▶ [WORK TO COMPLETE]
Render the material below as a Markdown table, starting with the line containing "Is green grass" and going on through the line containing "coordinates (323, 506).", both ends included. Use a column named Row for the row number and a column named Text Line for the line, leaving out blank lines.

▶ [DATASET EXTRACT]
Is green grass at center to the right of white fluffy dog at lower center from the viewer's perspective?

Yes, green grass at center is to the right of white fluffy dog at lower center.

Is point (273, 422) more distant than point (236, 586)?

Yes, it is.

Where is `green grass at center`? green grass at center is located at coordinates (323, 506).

--

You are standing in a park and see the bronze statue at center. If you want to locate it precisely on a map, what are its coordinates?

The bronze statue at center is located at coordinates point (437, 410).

▶ [EXERCISE RESULT]
| Row | Text Line |
|---|---|
| 1 | Is green grass at center to the right of white fluffy dog at lower center from the viewer's perspective? |
| 2 | Yes, green grass at center is to the right of white fluffy dog at lower center. |
| 3 | Is point (273, 422) more distant than point (236, 586)? |
| 4 | Yes, it is. |
| 5 | Where is `green grass at center`? green grass at center is located at coordinates (323, 506). |